**Input data:**
▬▬▬
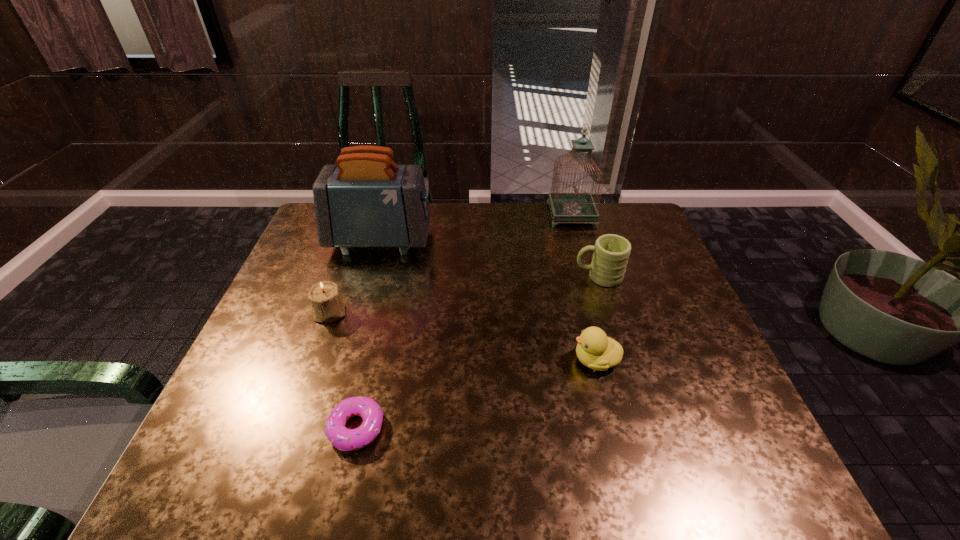
Locate an element on the screen. Image resolution: width=960 pixels, height=540 pixels. birdcage is located at coordinates (576, 207).

At what (x,y) coordinates should I click in order to perform the action: click on toaster. Please return your answer as a coordinate pair (x, y). The image size is (960, 540). Looking at the image, I should click on (364, 201).

Where is `the third farthest object`? The height and width of the screenshot is (540, 960). the third farthest object is located at coordinates (x=611, y=253).

Find the location of a particular element. Image resolution: width=960 pixels, height=540 pixels. the third nearest object is located at coordinates (326, 301).

This screenshot has width=960, height=540. I want to click on the second shortest object, so click(x=595, y=350).

I want to click on the fifth farthest object, so click(595, 350).

This screenshot has width=960, height=540. I want to click on the nearest object, so pyautogui.click(x=341, y=437).

Locate an element on the screen. doughnut is located at coordinates (341, 437).

You are a GUI agent. You are given a task and a screenshot of the screen. Output one action in this format:
    pyautogui.click(x=<x>, y=<y>)
    Task: Click on the vacant region located at the door of the birdcage
    This screenshot has height=540, width=960.
    Given the screenshot: What is the action you would take?
    pyautogui.click(x=512, y=215)

The width and height of the screenshot is (960, 540). Find the location of `vacant space located at the door of the birdcage`. vacant space located at the door of the birdcage is located at coordinates point(454,215).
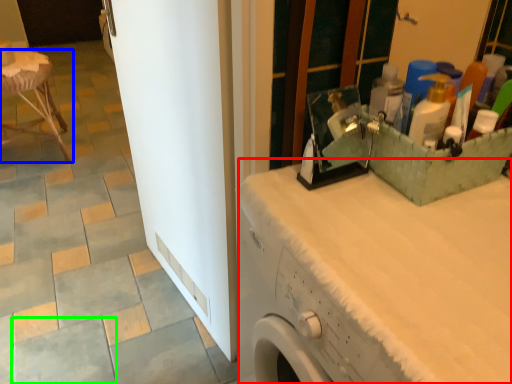
Question: Based on their relative distances, which object is nearer to counter top (highlighted by a red box)? Choose from furniture (highlighted by a blue box) and ceramic tile (highlighted by a green box).

Choices:
 (A) furniture
 (B) ceramic tile

Answer: (B)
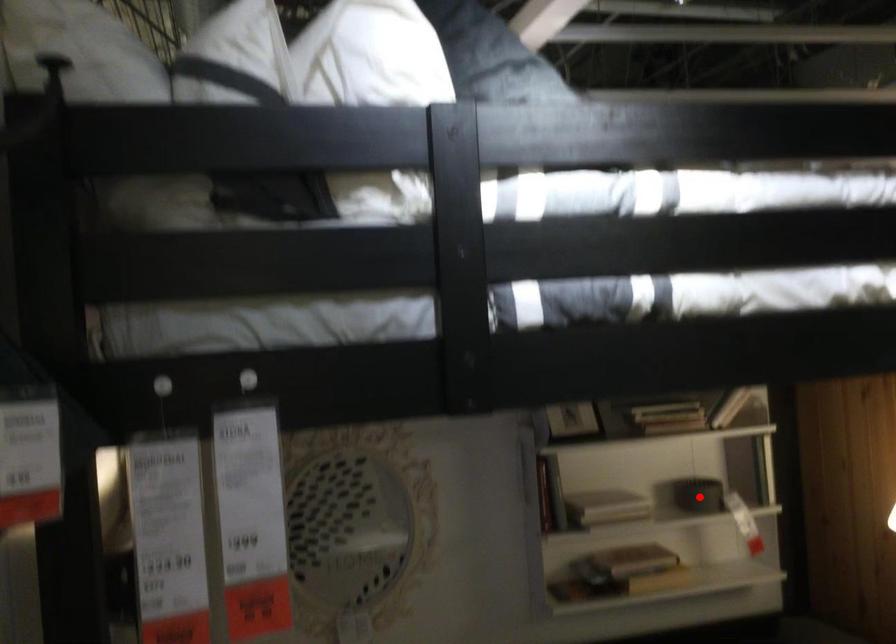
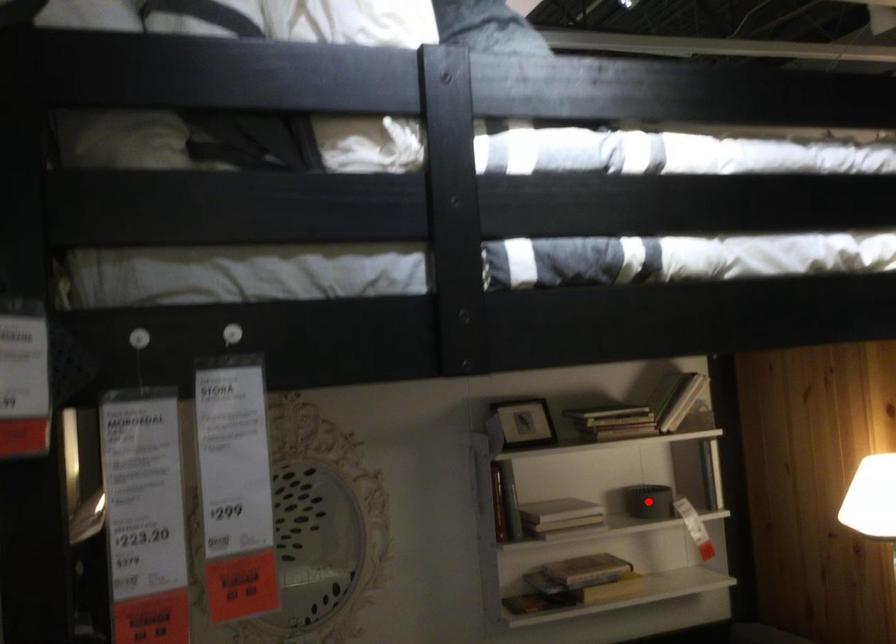
I am providing you with two images of the same scene from different viewpoints. A red point is marked on the first image and another point is marked on the second image. Does the point marked in image1 correspond to the same location as the one in image2?

Yes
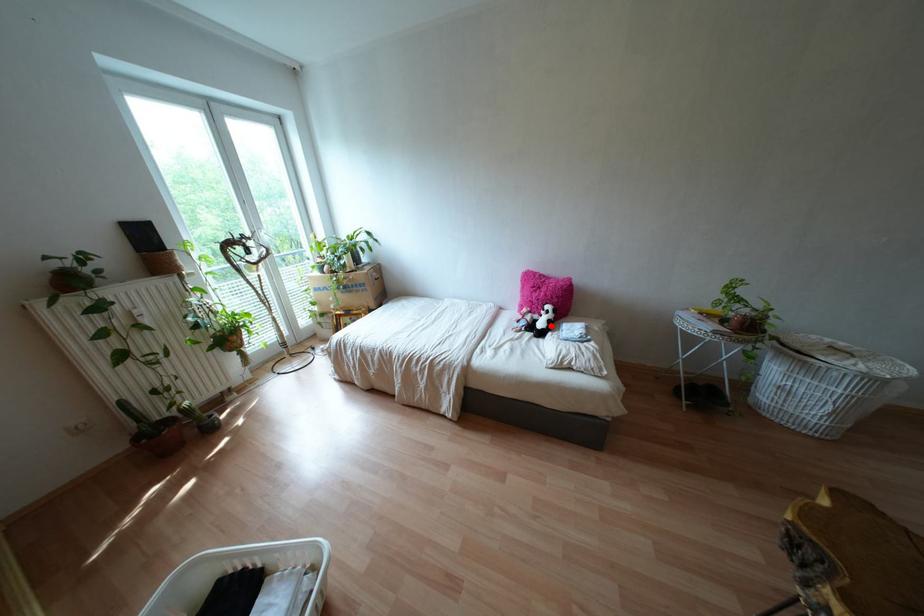
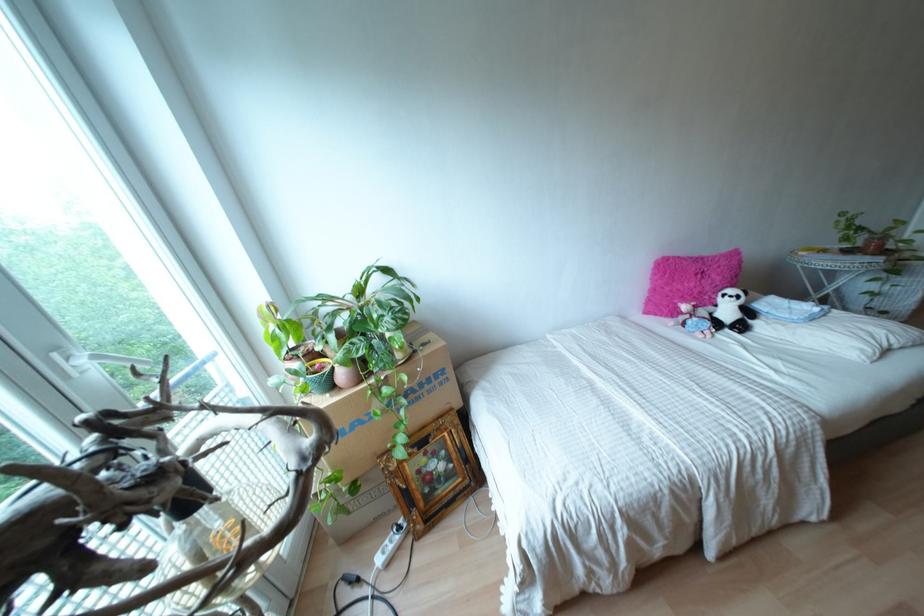
Locate, in the second image, the point that corresponds to the highlighted location in the first image.

(747, 312)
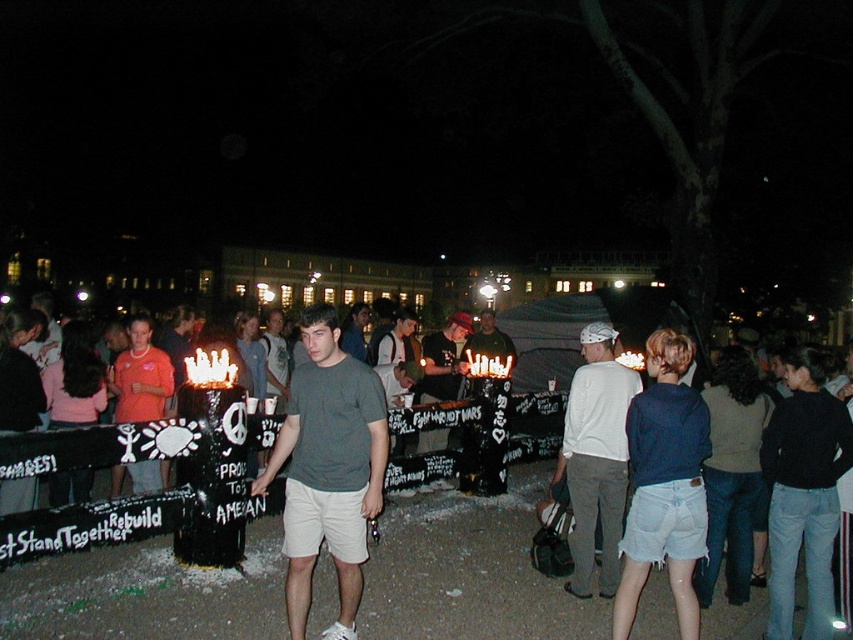
Does white matte shirt at center have a lesser width compared to matte black t-shirt at center?

No.

The image size is (853, 640). Identify the location of white matte shirt at center. (596, 458).

The height and width of the screenshot is (640, 853). In order to click on white matte shirt at center in this screenshot , I will do `click(596, 458)`.

Does gray cotton t-shirt at center have a larger size compared to matte black t-shirt at center?

Yes, gray cotton t-shirt at center is bigger than matte black t-shirt at center.

Can you confirm if gray cotton t-shirt at center is smaller than matte black t-shirt at center?

No, gray cotton t-shirt at center is not smaller than matte black t-shirt at center.

Does point (310, 536) lie in front of point (456, 376)?

Yes, it is.

This screenshot has height=640, width=853. What are the coordinates of `gray cotton t-shirt at center` in the screenshot? It's located at (328, 468).

How far apart are gray cotton t-shirt at center and white matte shirt at center?

gray cotton t-shirt at center is 5.93 feet away from white matte shirt at center.

Looking at this image, who is more distant from viewer, (299, 390) or (605, 474)?

The point (605, 474) is more distant.

Find the location of a particular element. This screenshot has height=640, width=853. gray cotton t-shirt at center is located at coordinates (328, 468).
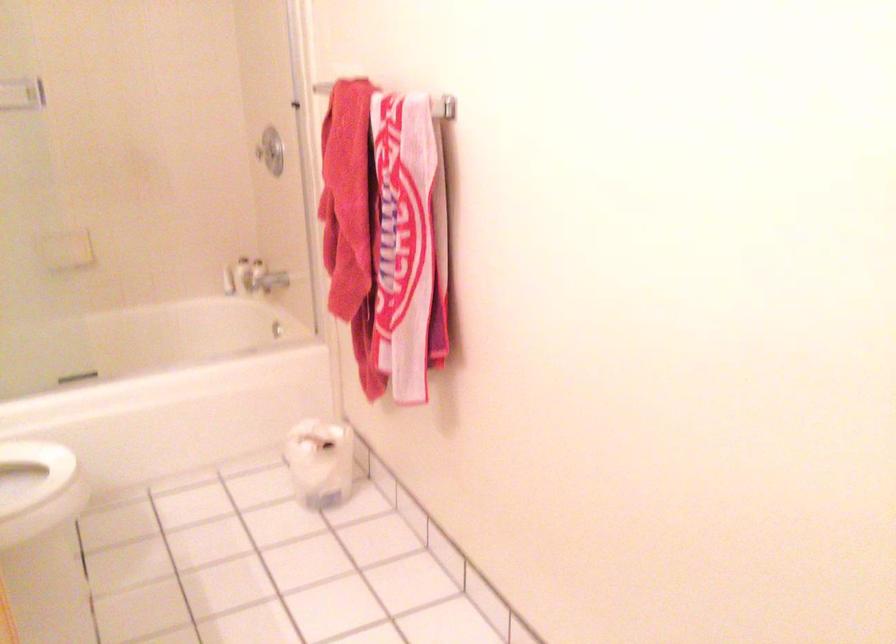
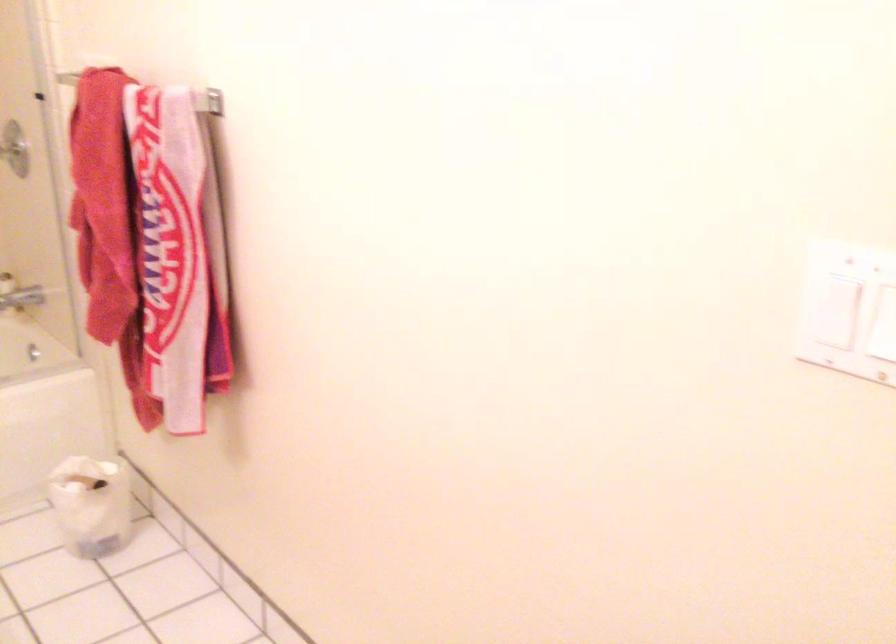
Find the pixel in the second image that matches (x=316, y=466) in the first image.

(90, 505)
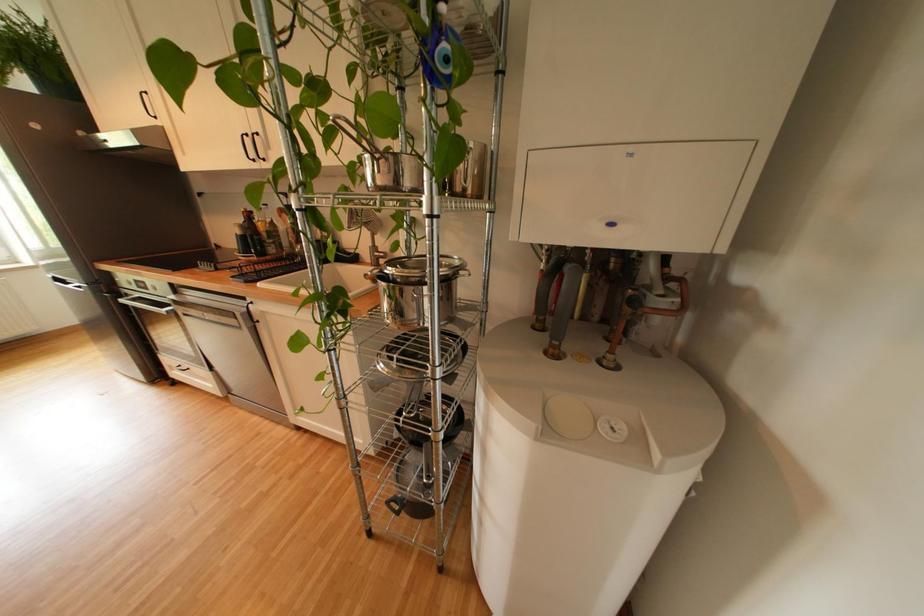
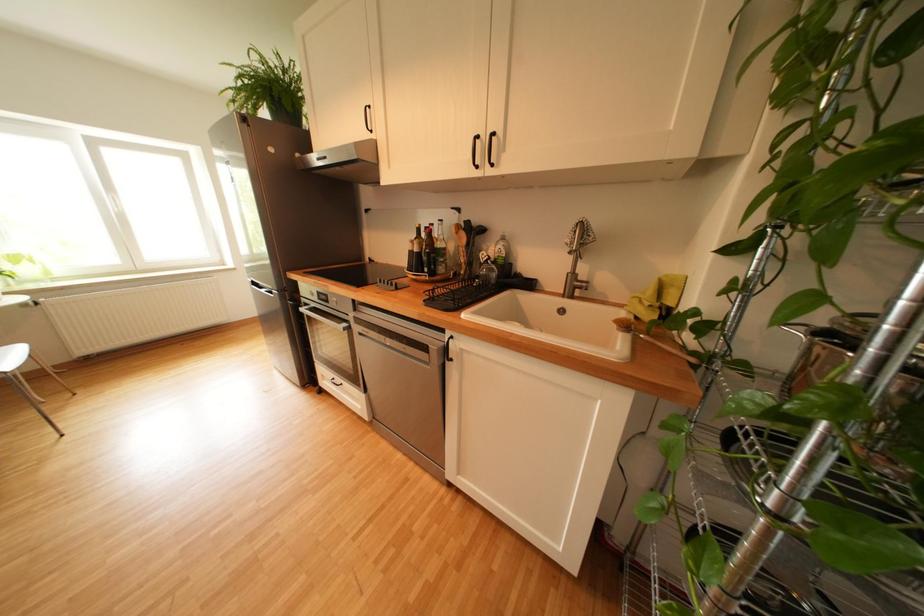
What movement of the cameraman would produce the second image?

The movement direction of the cameraman is left, forward.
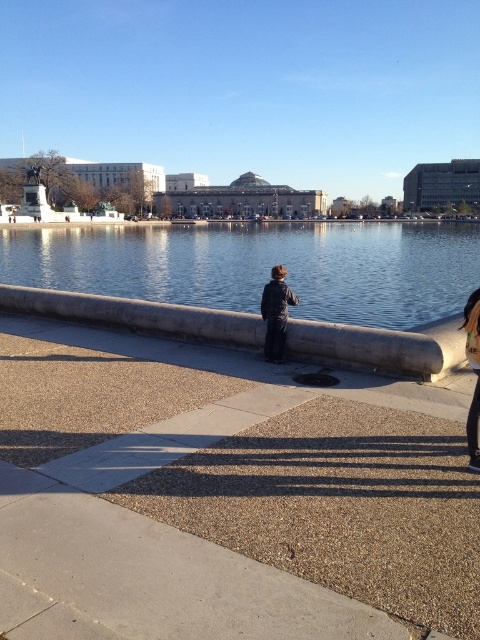
You are standing at the point marked by the coordinates [226,496] in the image. What object are you standing on?

You are standing on the gray concrete pavement at center located at point [226,496].

You are a delivery robot that needs to cross from the gray concrete pavement at center to the clear water at center. Can you safely traverse the path between them?

The gray concrete pavement at center has a lesser width compared to clear water at center. Since the clear water at center is wider, the robot can safely traverse the path between them as the width is sufficient for passage.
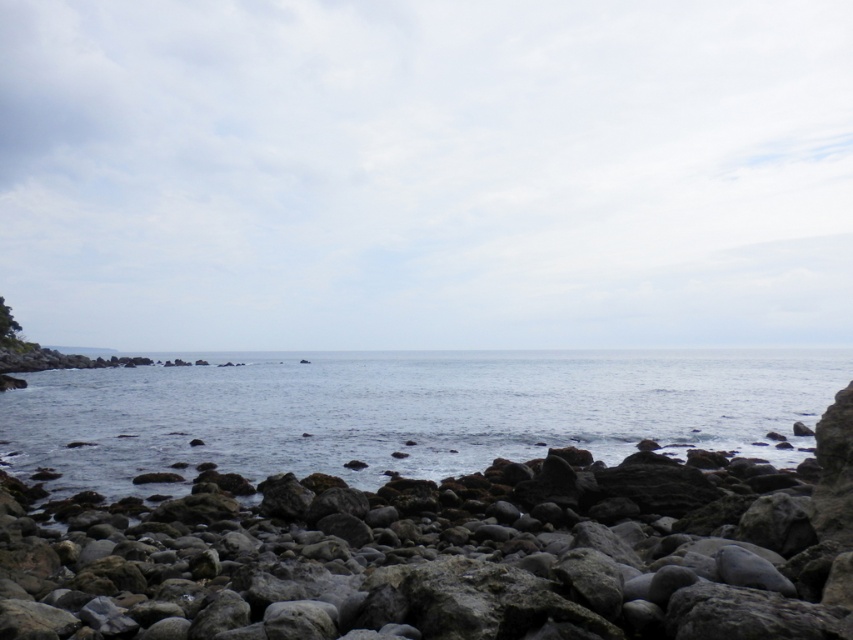
Question: Which point is closer to the camera?

Choices:
 (A) gray rock at center
 (B) clear blue water at center

Answer: (A)

Question: Which object is closer to the camera taking this photo?

Choices:
 (A) gray rock at center
 (B) clear blue water at center

Answer: (A)

Question: Which point is closer to the camera taking this photo?

Choices:
 (A) (595, 540)
 (B) (451, 396)

Answer: (A)

Question: Does gray rock at center have a smaller size compared to clear blue water at center?

Choices:
 (A) no
 (B) yes

Answer: (B)

Question: Can you confirm if gray rock at center is bigger than clear blue water at center?

Choices:
 (A) no
 (B) yes

Answer: (A)

Question: From the image, what is the correct spatial relationship of gray rock at center in relation to clear blue water at center?

Choices:
 (A) right
 (B) left

Answer: (A)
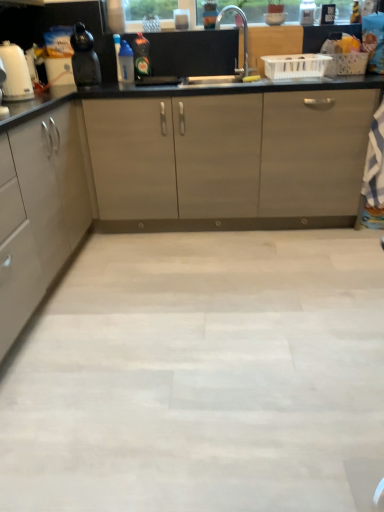
Question: Does matte black kettle at left contain white glossy kettle at left?

Choices:
 (A) yes
 (B) no

Answer: (B)

Question: Can you confirm if matte black kettle at left is shorter than white glossy kettle at left?

Choices:
 (A) no
 (B) yes

Answer: (A)

Question: Is matte black kettle at left behind white glossy kettle at left?

Choices:
 (A) yes
 (B) no

Answer: (A)

Question: Is matte black kettle at left taller than white glossy kettle at left?

Choices:
 (A) yes
 (B) no

Answer: (A)

Question: Is matte black kettle at left turned away from white glossy kettle at left?

Choices:
 (A) no
 (B) yes

Answer: (A)

Question: In terms of height, does silver metallic faucet at upper center look taller or shorter compared to matte gray cabinet at left?

Choices:
 (A) short
 (B) tall

Answer: (A)

Question: From the image's perspective, is silver metallic faucet at upper center located above or below matte gray cabinet at left?

Choices:
 (A) below
 (B) above

Answer: (B)

Question: Considering their positions, is silver metallic faucet at upper center located in front of or behind matte gray cabinet at left?

Choices:
 (A) behind
 (B) front

Answer: (A)

Question: Considering the positions of silver metallic faucet at upper center and matte gray cabinet at left in the image, is silver metallic faucet at upper center bigger or smaller than matte gray cabinet at left?

Choices:
 (A) small
 (B) big

Answer: (A)

Question: Considering the positions of point (91, 69) and point (140, 45), is point (91, 69) closer or farther from the camera than point (140, 45)?

Choices:
 (A) closer
 (B) farther

Answer: (A)

Question: From a real-world perspective, is matte black kettle at left positioned above or below green glass bottle at center, acting as the 1th bottle starting from the right?

Choices:
 (A) below
 (B) above

Answer: (B)

Question: Looking at their shapes, would you say matte black kettle at left is wider or thinner than green glass bottle at center, acting as the 1th bottle starting from the right?

Choices:
 (A) wide
 (B) thin

Answer: (A)

Question: Is matte black kettle at left in front of or behind green glass bottle at center, the 2th bottle positioned from the left, in the image?

Choices:
 (A) front
 (B) behind

Answer: (A)

Question: Is white glossy kettle at left inside or outside of green glass bottle at center, the 2th bottle positioned from the left?

Choices:
 (A) outside
 (B) inside

Answer: (A)

Question: In terms of size, does white glossy kettle at left appear bigger or smaller than green glass bottle at center, the 2th bottle positioned from the left?

Choices:
 (A) small
 (B) big

Answer: (B)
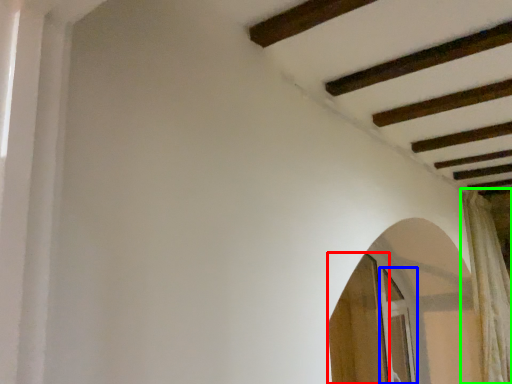
Question: Based on their relative distances, which object is nearer to screen door (highlighted by a red box)? Choose from screen door (highlighted by a blue box) and curtain (highlighted by a green box).

Choices:
 (A) screen door
 (B) curtain

Answer: (A)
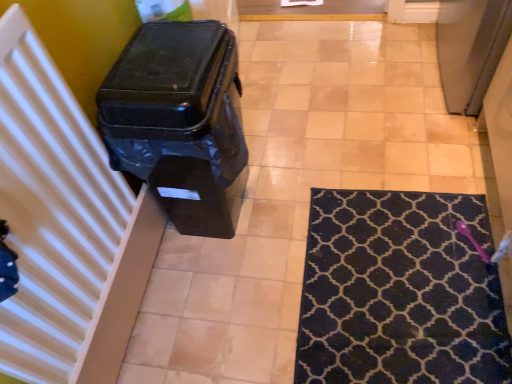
▬▬▬
**Directive:**
Present the material from the line containing "gray cotton t-shirt at center is 5.93" up to and including the line containing "You are standing on" as a numbered list, omitting blank lines. Leave the pictures out of the list.

**Solution:**
1. gray cotton t-shirt at center is 5.93 feet away from white matte shirt at center.
2. Looking at this image, who is more distant from viewer, (299, 390) or (605, 474)?
3. The point (605, 474) is more distant.
4. Find the location of a particular element. This screenshot has height=640, width=853. gray cotton t-shirt at center is located at coordinates (328, 468).
5. Find the pixel in the second image that matches (x=316, y=466) in the first image.
6. (90, 505)
7. What movement of the cameraman would produce the second image?
8. The movement direction of the cameraman is left, forward.
9. You are standing at the point marked by the coordinates [226,496] in the image. What object are you standing on?
10. You are standing on the gray concrete pavement at center located at point [226,496].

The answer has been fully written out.